● Saved data entries
___
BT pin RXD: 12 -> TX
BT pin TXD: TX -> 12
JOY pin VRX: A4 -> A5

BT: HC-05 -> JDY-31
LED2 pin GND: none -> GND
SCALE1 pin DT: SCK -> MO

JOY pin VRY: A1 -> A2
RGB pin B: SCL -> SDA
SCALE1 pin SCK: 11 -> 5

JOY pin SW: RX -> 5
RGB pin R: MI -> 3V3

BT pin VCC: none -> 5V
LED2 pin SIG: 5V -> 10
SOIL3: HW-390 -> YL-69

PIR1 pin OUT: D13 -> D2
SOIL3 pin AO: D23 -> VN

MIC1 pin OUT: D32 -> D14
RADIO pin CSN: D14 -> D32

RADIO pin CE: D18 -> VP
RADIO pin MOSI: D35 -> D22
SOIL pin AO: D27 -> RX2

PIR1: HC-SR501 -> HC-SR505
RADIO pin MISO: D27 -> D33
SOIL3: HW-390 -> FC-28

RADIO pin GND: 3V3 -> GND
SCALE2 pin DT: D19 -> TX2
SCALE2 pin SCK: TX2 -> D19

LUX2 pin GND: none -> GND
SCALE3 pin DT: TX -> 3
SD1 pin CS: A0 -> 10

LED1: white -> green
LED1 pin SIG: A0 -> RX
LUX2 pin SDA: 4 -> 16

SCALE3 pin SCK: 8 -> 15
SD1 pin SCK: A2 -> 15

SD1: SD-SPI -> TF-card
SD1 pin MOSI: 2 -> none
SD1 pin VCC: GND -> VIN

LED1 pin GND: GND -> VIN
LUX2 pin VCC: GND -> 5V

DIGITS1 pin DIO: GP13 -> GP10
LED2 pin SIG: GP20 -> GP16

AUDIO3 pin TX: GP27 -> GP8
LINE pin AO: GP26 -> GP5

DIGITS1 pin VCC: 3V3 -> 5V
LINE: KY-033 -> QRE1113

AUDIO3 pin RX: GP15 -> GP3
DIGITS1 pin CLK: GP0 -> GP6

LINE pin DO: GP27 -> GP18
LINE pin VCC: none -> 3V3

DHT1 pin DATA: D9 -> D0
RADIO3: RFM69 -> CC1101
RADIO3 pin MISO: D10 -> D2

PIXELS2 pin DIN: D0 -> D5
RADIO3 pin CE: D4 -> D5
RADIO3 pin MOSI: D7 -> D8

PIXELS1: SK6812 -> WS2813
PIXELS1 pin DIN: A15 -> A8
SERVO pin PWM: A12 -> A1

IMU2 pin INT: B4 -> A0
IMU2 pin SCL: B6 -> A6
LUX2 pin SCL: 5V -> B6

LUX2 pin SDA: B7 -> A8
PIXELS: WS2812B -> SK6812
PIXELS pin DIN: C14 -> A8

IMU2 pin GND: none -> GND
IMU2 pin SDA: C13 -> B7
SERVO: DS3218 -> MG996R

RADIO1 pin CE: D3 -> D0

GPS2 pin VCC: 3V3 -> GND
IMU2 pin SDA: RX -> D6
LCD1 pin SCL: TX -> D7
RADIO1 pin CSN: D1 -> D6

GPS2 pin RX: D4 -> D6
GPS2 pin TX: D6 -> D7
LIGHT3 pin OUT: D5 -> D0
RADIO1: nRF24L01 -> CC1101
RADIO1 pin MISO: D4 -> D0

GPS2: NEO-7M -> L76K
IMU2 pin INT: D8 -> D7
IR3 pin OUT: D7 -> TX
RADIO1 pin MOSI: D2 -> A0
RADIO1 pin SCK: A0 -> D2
___
● What to produce
Exactly the lines from the one containing "RADIO1: nRF24L01 -> CC1101" through the end of the records should be reproduced, and no others.

● Worked solution
RADIO1: nRF24L01 -> CC1101
RADIO1 pin MISO: D4 -> D0

GPS2: NEO-7M -> L76K
IMU2 pin INT: D8 -> D7
IR3 pin OUT: D7 -> TX
RADIO1 pin MOSI: D2 -> A0
RADIO1 pin SCK: A0 -> D2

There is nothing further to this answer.